▸ Exercise description
Filter the listing below, keeping every line that holds "carrot".
[Data excerpt Boundary: Start]
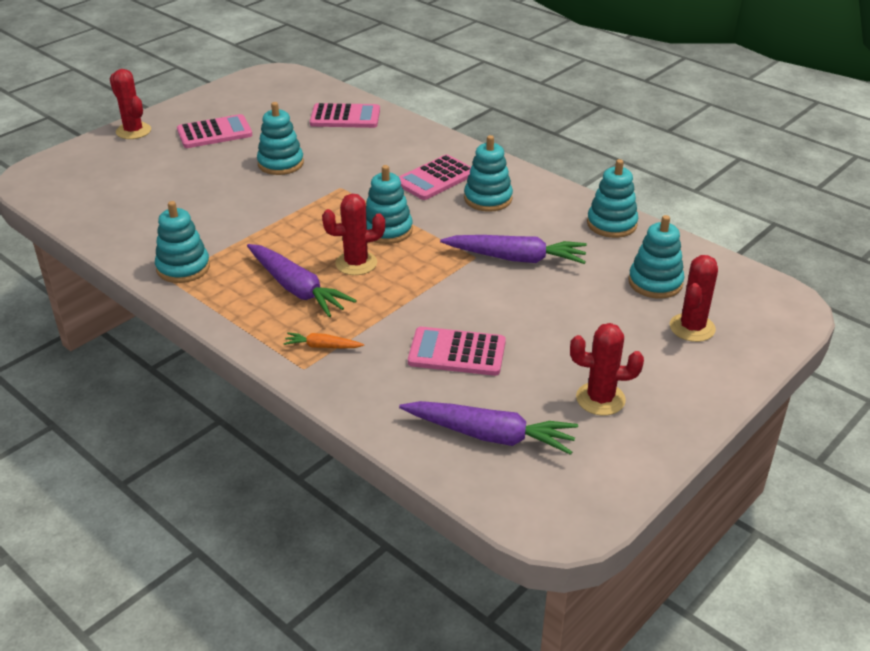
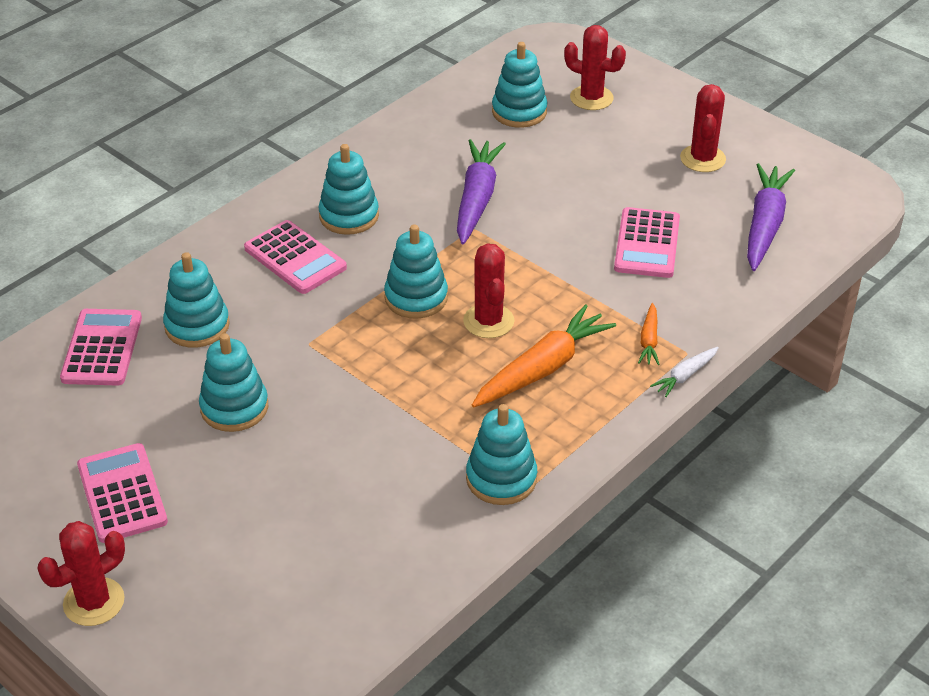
camera: 90 degrees left, 5 degrees up
(274, 365) = (685, 376): none -> white carrot
(297, 289) = (542, 368): purple carrot -> orange carrot
(611, 224) = (409, 129): turquoise stacking toy -> turquoise stacking toy (197, 326)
[Data excerpt Boundary: End]
▸ Output for this exercise
(274, 365) = (685, 376): none -> white carrot
(297, 289) = (542, 368): purple carrot -> orange carrot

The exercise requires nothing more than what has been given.